(Records contained in a dataset)
+---+
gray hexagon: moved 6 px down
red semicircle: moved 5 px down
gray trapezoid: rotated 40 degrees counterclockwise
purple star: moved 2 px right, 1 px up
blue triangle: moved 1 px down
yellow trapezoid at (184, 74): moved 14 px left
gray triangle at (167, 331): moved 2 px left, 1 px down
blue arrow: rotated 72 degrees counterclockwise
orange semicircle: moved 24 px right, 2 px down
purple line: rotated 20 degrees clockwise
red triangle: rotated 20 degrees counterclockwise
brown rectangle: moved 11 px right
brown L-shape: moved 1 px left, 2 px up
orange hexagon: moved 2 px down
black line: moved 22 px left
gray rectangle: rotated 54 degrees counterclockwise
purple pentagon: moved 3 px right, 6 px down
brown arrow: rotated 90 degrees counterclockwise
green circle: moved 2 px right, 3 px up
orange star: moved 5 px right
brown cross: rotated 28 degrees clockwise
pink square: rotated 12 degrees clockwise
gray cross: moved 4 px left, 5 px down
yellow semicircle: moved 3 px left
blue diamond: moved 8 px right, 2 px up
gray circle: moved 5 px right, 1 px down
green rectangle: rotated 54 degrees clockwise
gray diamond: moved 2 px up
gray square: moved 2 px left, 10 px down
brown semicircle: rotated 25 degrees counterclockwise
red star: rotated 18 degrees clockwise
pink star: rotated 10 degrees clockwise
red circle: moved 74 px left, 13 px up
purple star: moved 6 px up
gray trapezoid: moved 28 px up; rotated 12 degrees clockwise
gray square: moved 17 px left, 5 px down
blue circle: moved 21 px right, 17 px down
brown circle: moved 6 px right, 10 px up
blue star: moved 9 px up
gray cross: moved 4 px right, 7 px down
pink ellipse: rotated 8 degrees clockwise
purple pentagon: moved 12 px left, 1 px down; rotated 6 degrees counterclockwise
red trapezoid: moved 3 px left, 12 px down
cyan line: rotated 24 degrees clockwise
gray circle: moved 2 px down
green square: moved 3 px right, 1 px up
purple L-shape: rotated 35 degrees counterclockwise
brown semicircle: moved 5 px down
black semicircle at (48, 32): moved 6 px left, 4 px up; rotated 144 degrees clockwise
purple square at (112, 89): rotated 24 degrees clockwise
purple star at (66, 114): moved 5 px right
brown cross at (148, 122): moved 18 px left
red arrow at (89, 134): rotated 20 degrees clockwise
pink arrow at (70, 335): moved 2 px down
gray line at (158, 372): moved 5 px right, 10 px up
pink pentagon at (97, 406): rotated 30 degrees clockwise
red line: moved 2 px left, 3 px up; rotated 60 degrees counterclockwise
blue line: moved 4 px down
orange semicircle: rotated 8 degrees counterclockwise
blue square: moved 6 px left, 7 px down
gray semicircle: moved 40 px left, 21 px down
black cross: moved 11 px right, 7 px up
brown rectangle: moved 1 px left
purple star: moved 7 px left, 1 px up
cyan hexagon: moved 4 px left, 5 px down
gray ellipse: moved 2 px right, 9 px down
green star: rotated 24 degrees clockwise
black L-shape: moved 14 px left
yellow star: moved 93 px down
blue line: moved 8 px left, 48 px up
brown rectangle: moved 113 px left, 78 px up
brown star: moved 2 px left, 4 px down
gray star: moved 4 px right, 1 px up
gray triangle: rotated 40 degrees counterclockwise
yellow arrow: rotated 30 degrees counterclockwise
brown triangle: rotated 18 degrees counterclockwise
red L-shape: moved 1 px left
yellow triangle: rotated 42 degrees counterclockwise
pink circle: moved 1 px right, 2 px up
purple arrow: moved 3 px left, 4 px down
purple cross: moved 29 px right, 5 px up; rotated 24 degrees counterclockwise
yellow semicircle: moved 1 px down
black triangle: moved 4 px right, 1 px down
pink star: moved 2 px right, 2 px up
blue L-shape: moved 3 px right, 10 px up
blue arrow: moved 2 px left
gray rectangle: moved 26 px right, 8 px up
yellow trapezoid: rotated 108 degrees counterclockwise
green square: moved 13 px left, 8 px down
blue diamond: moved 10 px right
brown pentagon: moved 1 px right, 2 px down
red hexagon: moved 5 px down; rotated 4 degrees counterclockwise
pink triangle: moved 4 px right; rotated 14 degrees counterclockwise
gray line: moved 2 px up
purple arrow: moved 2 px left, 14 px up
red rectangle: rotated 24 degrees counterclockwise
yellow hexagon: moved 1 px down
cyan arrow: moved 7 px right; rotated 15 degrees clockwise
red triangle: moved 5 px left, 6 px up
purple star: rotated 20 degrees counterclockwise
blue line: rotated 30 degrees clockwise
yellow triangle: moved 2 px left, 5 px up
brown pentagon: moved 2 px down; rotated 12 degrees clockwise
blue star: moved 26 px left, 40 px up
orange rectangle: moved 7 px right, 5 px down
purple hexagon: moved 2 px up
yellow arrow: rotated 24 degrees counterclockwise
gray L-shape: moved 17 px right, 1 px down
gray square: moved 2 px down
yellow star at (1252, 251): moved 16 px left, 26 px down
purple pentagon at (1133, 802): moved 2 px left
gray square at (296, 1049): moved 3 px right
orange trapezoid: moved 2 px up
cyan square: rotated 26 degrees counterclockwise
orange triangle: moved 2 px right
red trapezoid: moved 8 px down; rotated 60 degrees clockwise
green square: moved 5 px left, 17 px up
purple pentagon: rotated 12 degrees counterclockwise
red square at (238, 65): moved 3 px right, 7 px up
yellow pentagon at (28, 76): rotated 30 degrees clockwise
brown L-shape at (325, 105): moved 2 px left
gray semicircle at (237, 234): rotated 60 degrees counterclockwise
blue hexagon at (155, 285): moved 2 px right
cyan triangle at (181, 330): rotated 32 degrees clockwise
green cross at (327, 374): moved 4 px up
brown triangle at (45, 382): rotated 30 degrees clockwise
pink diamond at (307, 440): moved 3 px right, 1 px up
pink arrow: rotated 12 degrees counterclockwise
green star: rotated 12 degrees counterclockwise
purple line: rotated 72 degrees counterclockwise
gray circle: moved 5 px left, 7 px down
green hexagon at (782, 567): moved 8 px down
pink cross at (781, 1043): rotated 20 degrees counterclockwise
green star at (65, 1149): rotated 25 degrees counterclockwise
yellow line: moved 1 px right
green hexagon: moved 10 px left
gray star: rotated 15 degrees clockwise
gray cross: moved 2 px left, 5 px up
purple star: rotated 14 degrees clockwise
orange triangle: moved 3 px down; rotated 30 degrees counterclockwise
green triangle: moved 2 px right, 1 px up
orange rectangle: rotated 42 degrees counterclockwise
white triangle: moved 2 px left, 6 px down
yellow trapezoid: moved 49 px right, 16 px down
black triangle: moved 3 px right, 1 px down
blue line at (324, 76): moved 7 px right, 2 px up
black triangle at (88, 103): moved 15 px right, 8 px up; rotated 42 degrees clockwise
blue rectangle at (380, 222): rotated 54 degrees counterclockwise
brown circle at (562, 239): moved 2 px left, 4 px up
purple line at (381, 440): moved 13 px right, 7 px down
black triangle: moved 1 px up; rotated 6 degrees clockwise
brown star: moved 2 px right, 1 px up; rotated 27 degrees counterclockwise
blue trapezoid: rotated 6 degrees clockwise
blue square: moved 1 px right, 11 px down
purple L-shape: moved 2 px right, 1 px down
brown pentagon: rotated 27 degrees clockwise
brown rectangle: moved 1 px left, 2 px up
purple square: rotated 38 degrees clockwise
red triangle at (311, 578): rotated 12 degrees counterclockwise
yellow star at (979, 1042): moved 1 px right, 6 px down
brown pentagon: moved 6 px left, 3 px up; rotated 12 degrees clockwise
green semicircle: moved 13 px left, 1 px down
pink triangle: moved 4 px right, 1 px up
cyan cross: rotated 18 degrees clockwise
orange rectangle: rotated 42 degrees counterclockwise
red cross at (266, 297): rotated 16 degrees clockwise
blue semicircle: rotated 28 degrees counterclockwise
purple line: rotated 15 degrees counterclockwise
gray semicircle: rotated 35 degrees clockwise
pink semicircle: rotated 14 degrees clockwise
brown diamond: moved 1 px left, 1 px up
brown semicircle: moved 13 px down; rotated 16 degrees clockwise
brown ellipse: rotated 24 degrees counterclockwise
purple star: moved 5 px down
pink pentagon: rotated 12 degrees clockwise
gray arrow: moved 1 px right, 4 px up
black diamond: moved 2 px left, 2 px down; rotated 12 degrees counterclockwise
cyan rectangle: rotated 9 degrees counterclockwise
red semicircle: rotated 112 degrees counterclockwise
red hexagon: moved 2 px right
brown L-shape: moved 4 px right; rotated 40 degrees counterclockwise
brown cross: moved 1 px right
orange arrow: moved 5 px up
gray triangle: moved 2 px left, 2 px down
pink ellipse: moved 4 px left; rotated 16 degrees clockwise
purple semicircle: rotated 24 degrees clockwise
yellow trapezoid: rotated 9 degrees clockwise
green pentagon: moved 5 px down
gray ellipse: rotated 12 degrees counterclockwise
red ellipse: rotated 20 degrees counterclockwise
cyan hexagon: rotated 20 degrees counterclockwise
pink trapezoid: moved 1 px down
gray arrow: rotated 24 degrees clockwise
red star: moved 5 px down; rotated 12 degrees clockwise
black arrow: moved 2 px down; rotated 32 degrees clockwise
+---+
**TASK BRIEF**
What you return should be the lines from the start of the data through the line with "gray triangle at", quoted exactly and nothing more.

**RESULT**
gray hexagon: moved 6 px down
red semicircle: moved 5 px down
gray trapezoid: rotated 40 degrees counterclockwise
purple star: moved 2 px right, 1 px up
blue triangle: moved 1 px down
yellow trapezoid at (184, 74): moved 14 px left
gray triangle at (167, 331): moved 2 px left, 1 px down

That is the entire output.